Task item: Return, from the data below, each line that contains the word "grey".

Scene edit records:

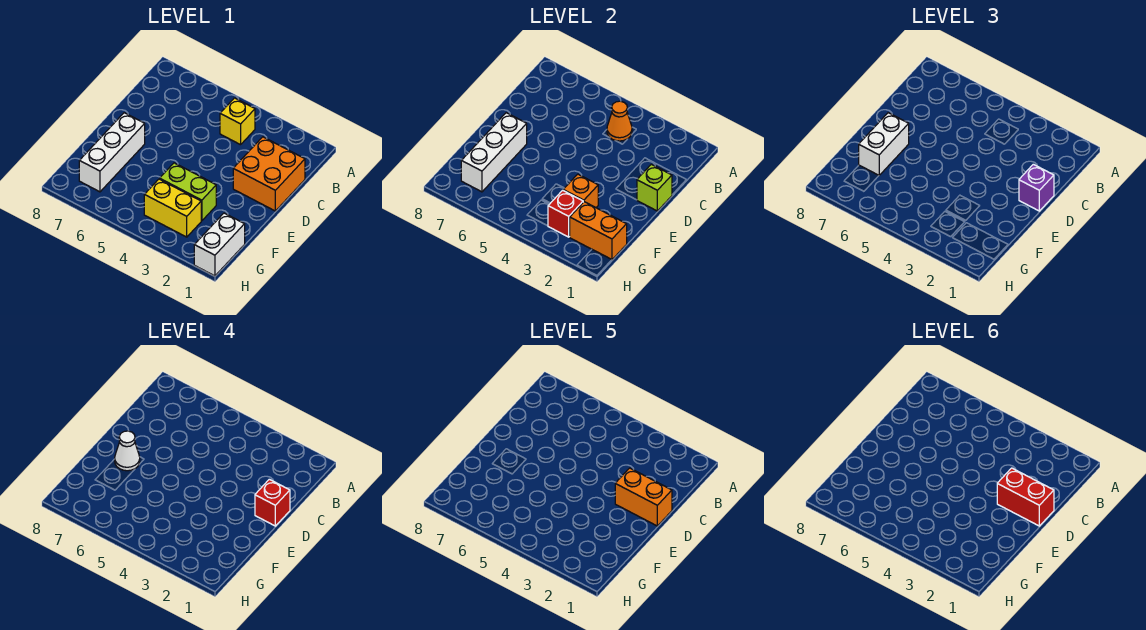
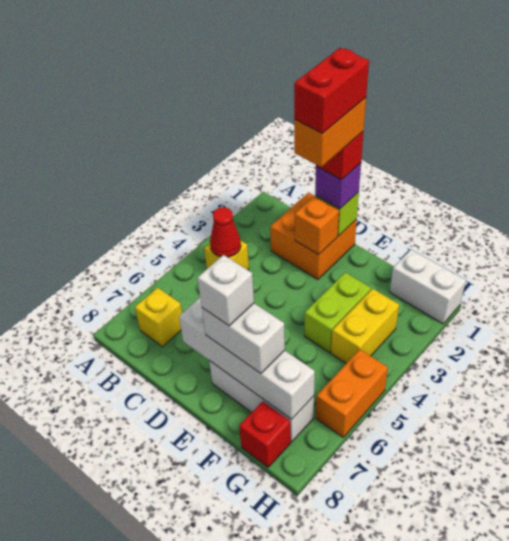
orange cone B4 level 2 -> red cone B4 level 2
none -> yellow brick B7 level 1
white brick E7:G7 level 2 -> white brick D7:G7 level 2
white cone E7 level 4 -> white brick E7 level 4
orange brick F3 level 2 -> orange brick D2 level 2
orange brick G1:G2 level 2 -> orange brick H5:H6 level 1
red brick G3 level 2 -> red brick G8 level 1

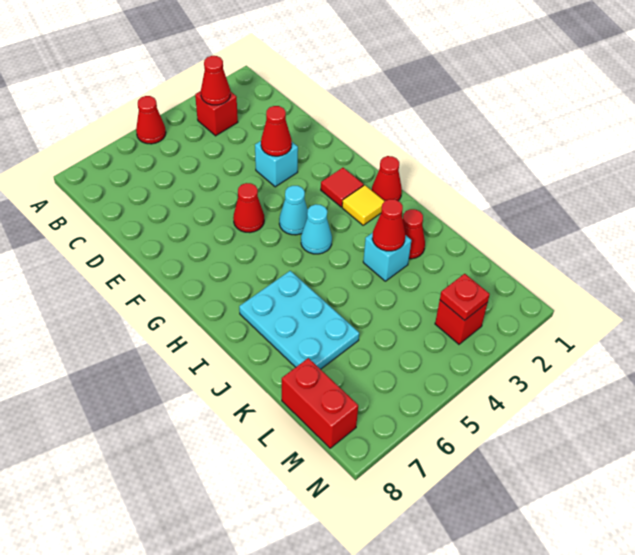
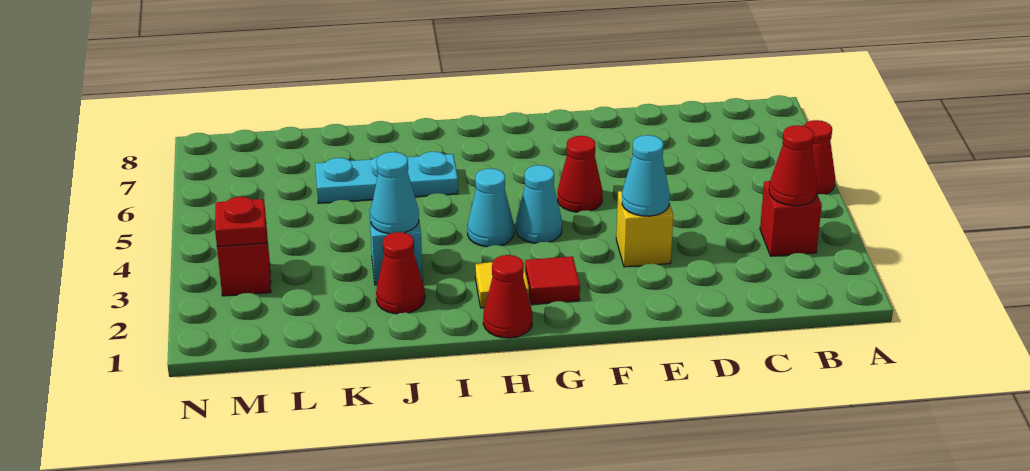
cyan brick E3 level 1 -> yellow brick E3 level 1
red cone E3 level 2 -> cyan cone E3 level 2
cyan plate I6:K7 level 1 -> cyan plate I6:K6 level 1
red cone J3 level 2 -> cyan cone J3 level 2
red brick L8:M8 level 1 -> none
==
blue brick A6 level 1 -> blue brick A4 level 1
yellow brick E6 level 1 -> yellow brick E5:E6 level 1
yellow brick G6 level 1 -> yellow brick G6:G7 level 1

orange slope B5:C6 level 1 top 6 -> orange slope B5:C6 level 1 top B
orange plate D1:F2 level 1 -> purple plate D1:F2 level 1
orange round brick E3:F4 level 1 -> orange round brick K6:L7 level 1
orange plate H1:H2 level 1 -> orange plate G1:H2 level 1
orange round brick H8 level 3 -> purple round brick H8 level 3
---
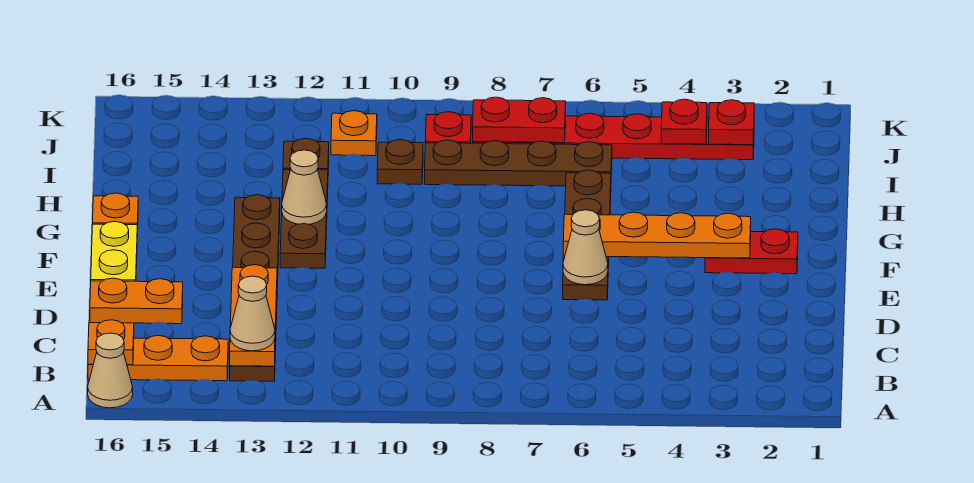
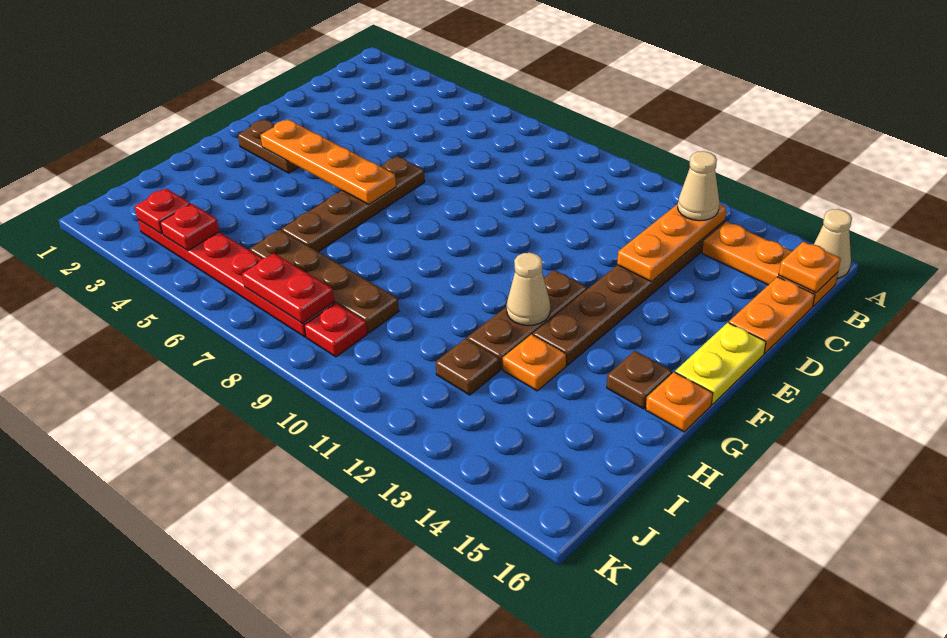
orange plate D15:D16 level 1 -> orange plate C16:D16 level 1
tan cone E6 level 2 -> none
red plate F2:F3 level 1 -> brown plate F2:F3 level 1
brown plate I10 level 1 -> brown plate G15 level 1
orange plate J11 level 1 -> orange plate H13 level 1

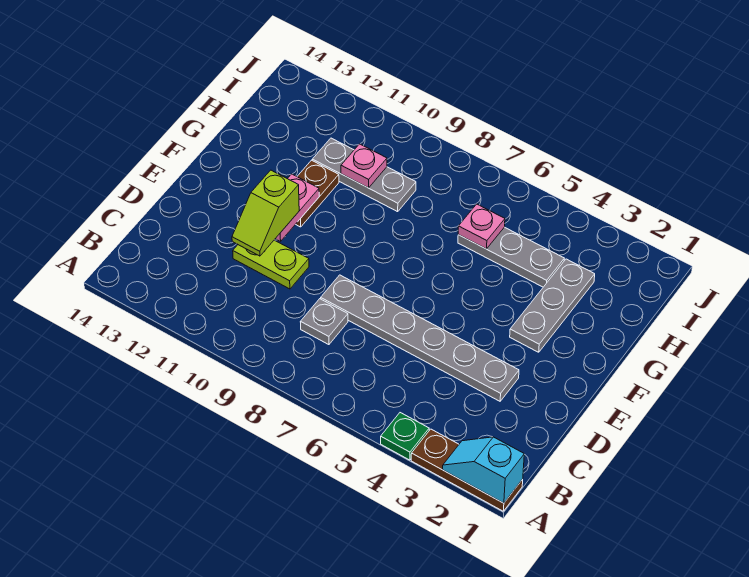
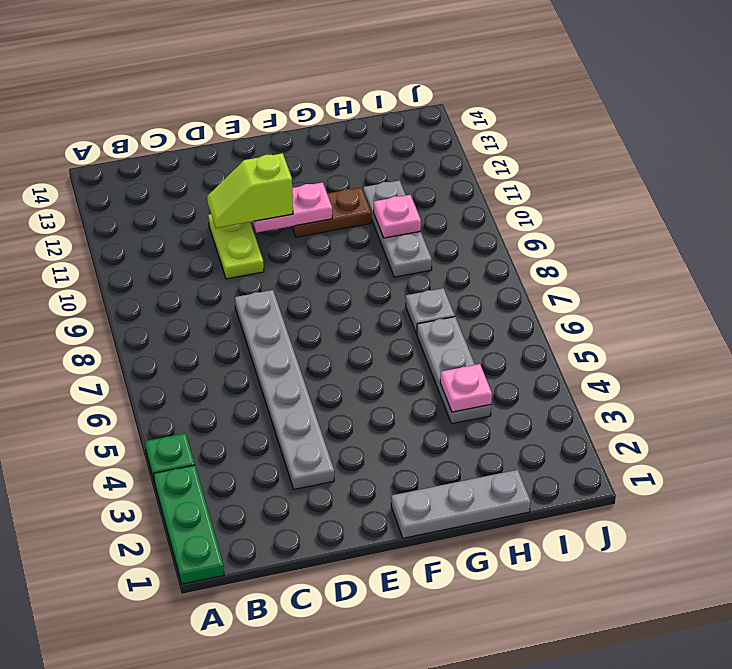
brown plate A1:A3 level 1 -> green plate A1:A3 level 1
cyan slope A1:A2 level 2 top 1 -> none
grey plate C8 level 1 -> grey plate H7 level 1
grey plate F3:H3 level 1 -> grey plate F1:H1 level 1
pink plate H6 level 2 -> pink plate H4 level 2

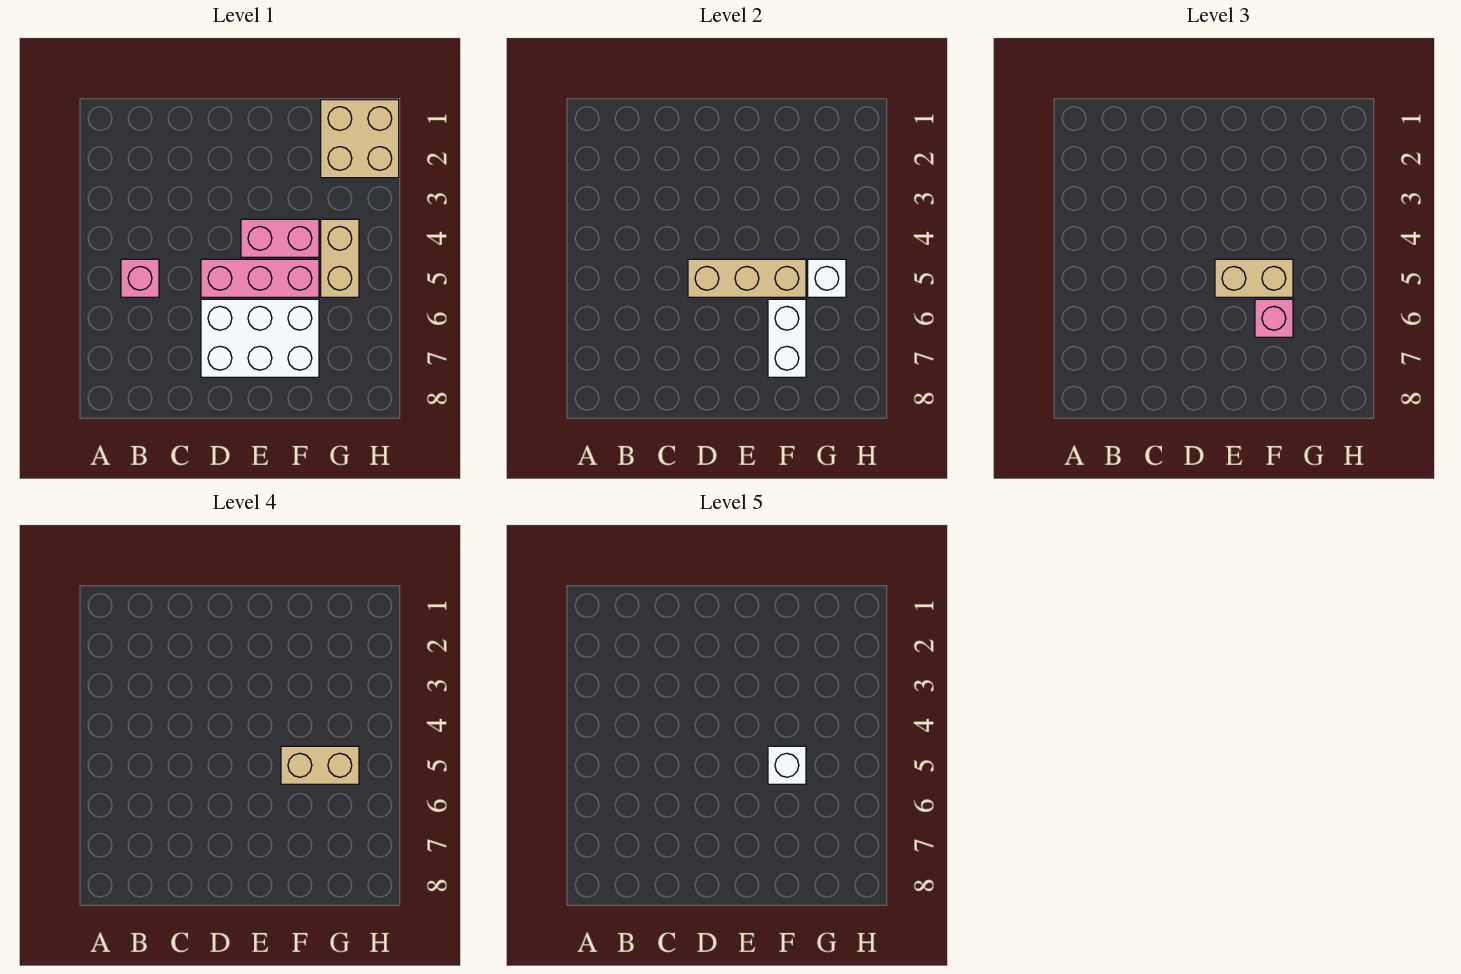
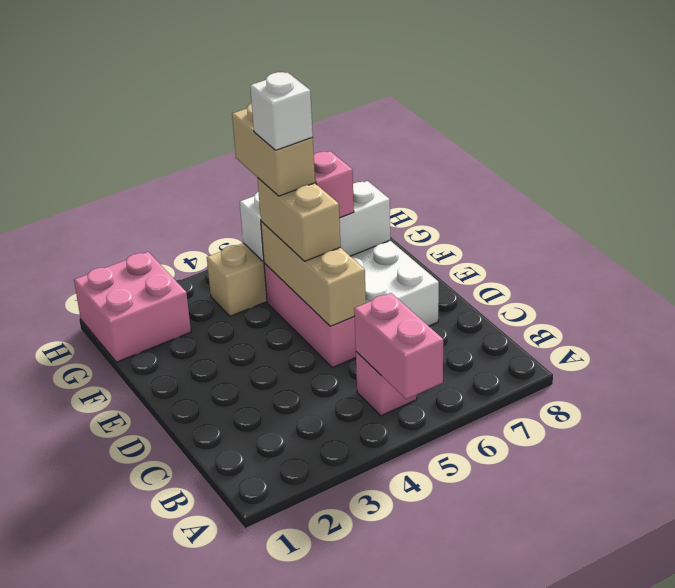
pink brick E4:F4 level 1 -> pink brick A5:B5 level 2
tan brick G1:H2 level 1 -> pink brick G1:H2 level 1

Answer to this task:
grey plate C8 level 1 -> grey plate H7 level 1
grey plate F3:H3 level 1 -> grey plate F1:H1 level 1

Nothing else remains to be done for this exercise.